*Work request*
Below are the records. Gather each line that holds "none".

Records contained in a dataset
◇ ◇ ◇ ◇ ◇ ◇ ◇

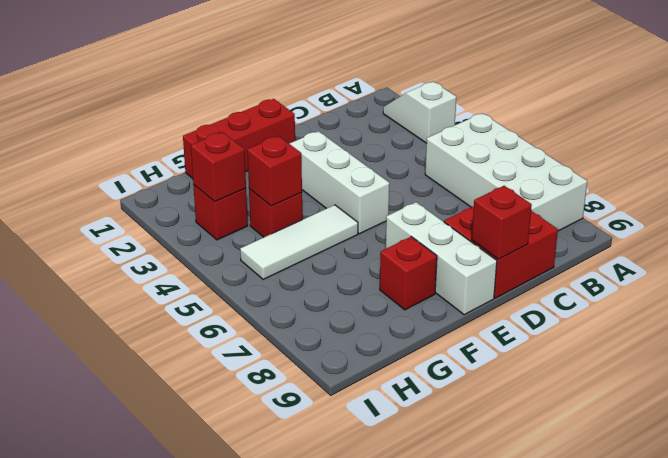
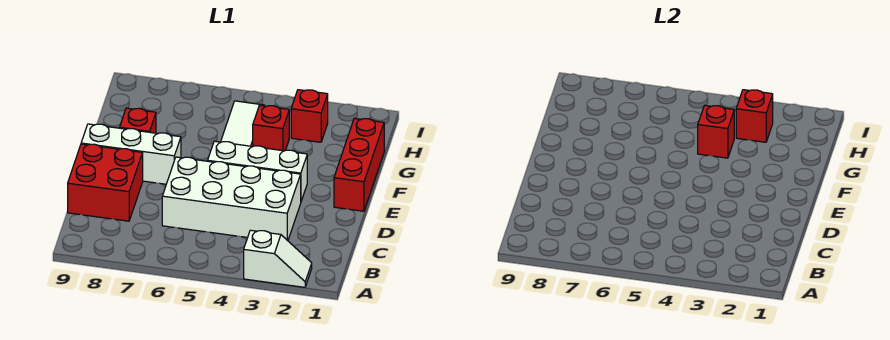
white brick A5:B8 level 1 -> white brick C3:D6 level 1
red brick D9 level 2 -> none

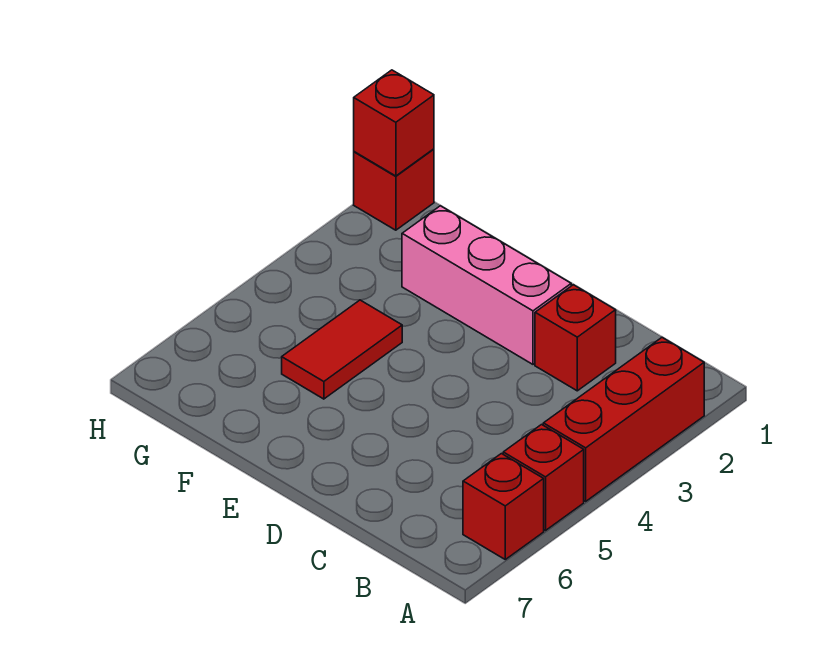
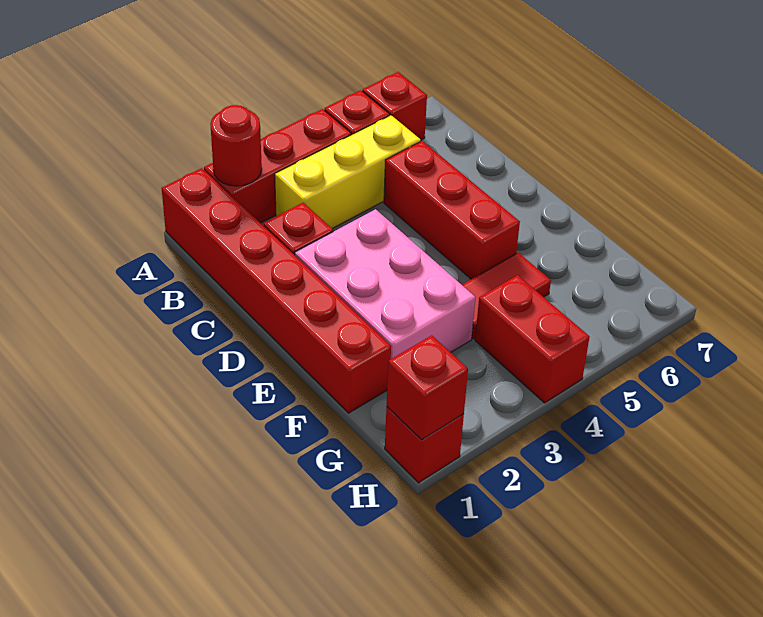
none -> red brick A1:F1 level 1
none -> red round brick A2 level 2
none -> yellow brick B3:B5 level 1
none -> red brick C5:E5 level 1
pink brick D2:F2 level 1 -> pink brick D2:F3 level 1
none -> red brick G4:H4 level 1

◇ ◇ ◇ ◇ ◇ ◇ ◇

*Answer box*
red brick D9 level 2 -> none
none -> red brick A1:F1 level 1
none -> red round brick A2 level 2
none -> yellow brick B3:B5 level 1
none -> red brick C5:E5 level 1
none -> red brick G4:H4 level 1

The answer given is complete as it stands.